• Work task:
Transcribe each line of the material as it is, and drop any picture.

----

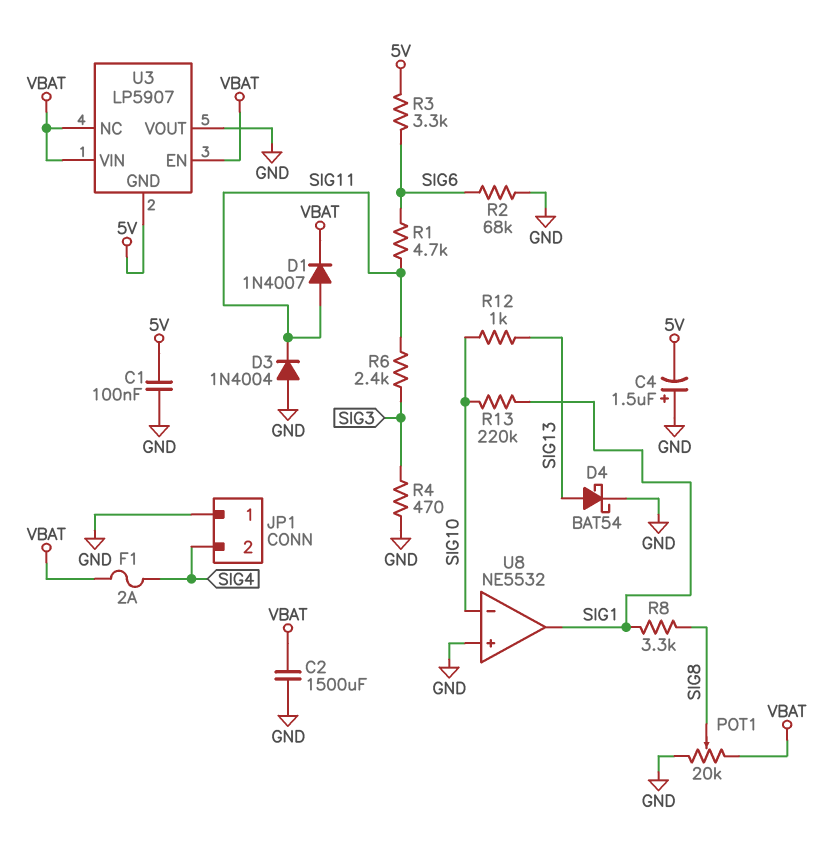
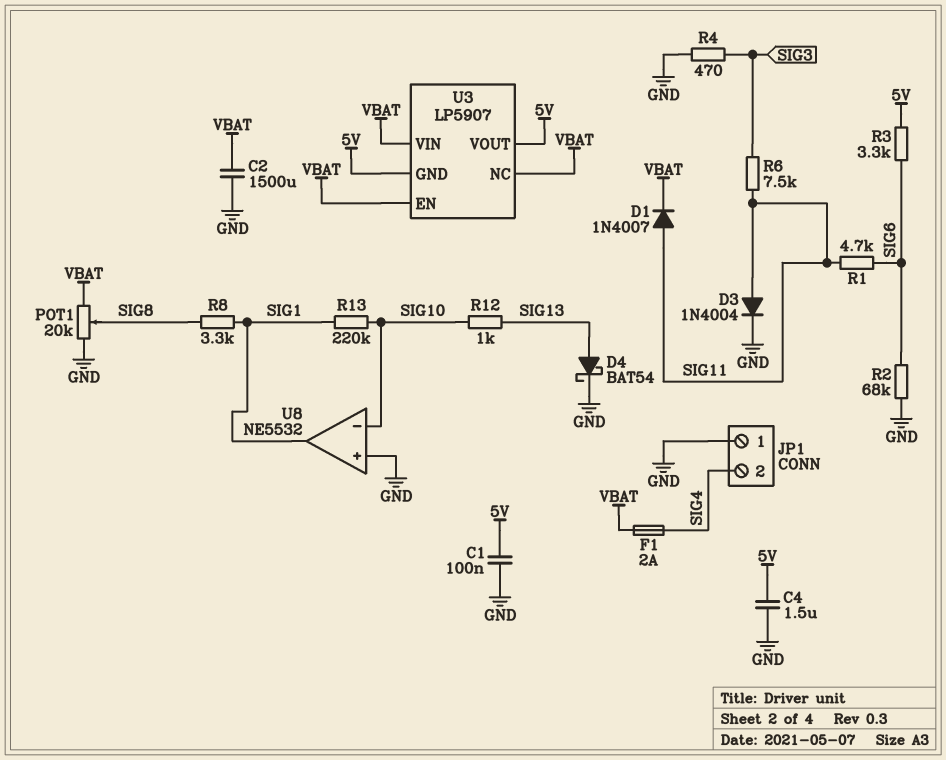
C4: 1.5uF (plus GND, minus 5V) -> 1.5uF (5V, GND)
D3: diode 1N4004 (A GND, K SIG11) -> diode 1N4004 (A SIG11, K GND)
R6: 2.4k (SIG3, SIG11) -> 7.5k (SIG3, SIG11)
U3 pin VOUT: GND -> 5V

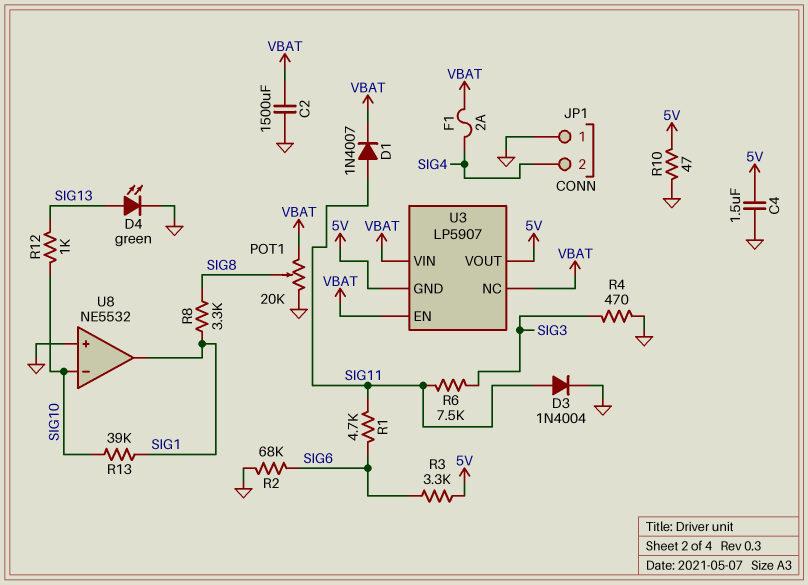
C1: 100nF (5V, GND) -> none
D4: schottky BAT54 (A SIG13, K GND) -> LED green (A SIG13, K GND)
R10: none -> 47 (5V, GND)
R13: 220k (SIG1, SIG10) -> 39k (SIG1, SIG10)

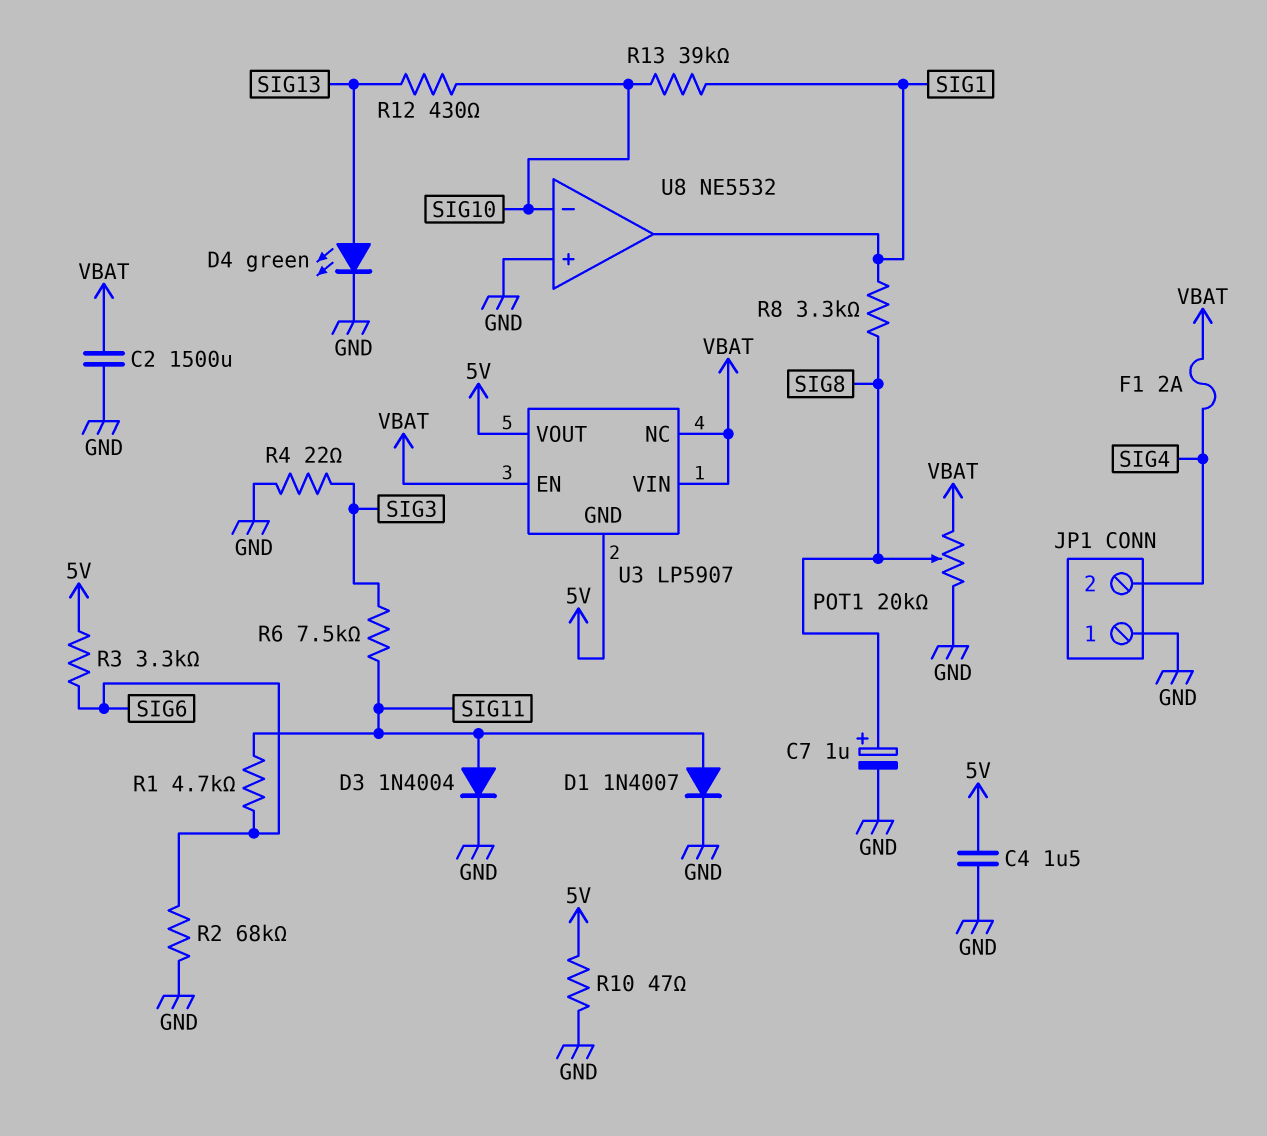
C7: none -> 1uF (plus SIG8, minus GND)
D1: diode 1N4007 (A SIG11, K VBAT) -> diode 1N4007 (A SIG11, K GND)
R4: 470 (GND, SIG3) -> 22 (GND, SIG3)
R12: 1k (SIG10, SIG13) -> 430 (SIG10, SIG13)

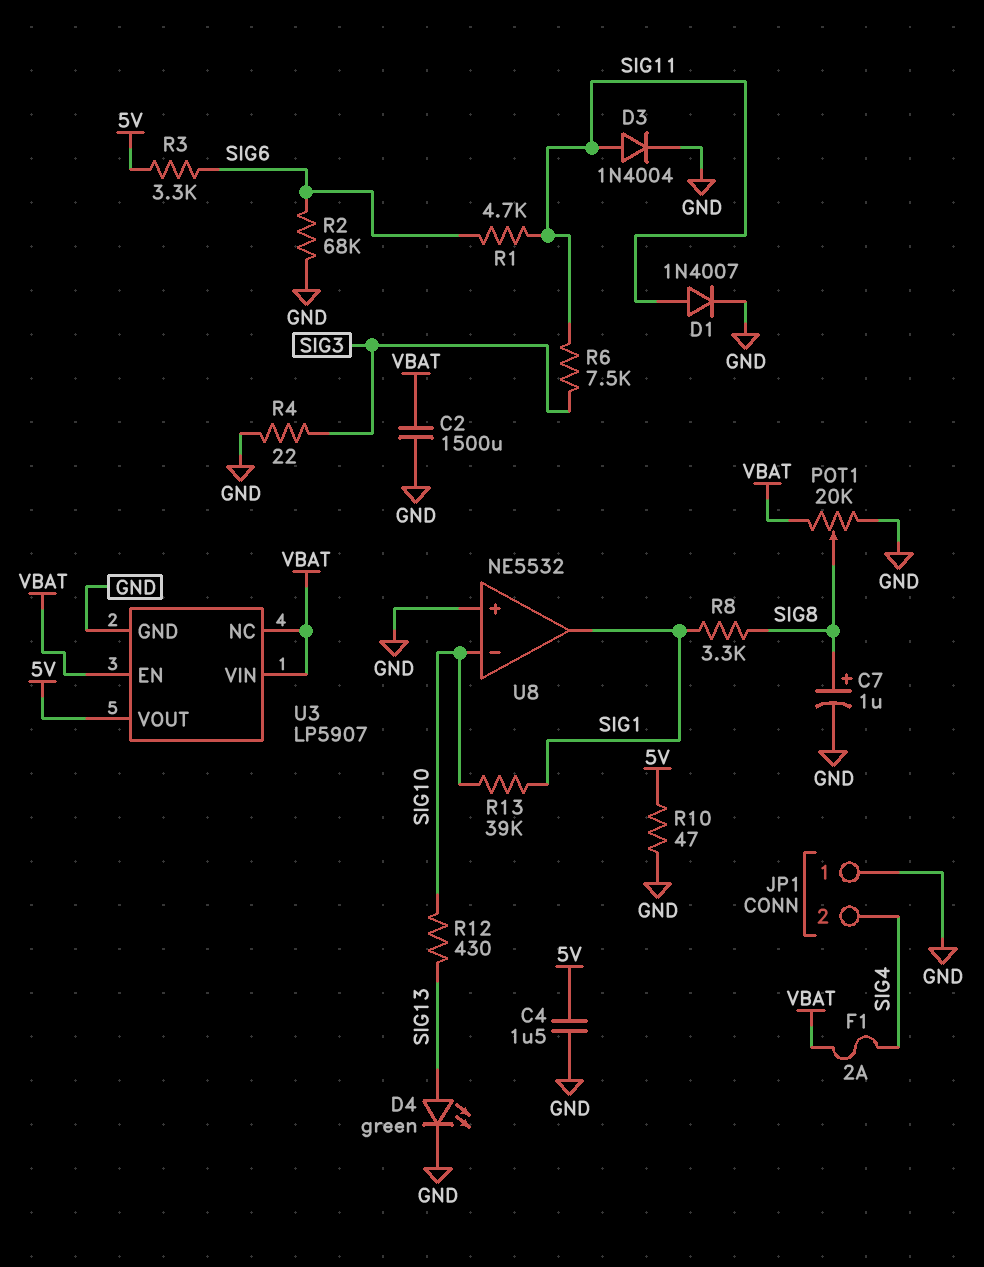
U3 pin GND: 5V -> GND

----

• Solution:
C4: 1.5uF (plus GND, minus 5V) -> 1.5uF (5V, GND)
D3: diode 1N4004 (A GND, K SIG11) -> diode 1N4004 (A SIG11, K GND)
R6: 2.4k (SIG3, SIG11) -> 7.5k (SIG3, SIG11)
U3 pin VOUT: GND -> 5V

C1: 100nF (5V, GND) -> none
D4: schottky BAT54 (A SIG13, K GND) -> LED green (A SIG13, K GND)
R10: none -> 47 (5V, GND)
R13: 220k (SIG1, SIG10) -> 39k (SIG1, SIG10)

C7: none -> 1uF (plus SIG8, minus GND)
D1: diode 1N4007 (A SIG11, K VBAT) -> diode 1N4007 (A SIG11, K GND)
R4: 470 (GND, SIG3) -> 22 (GND, SIG3)
R12: 1k (SIG10, SIG13) -> 430 (SIG10, SIG13)

U3 pin GND: 5V -> GND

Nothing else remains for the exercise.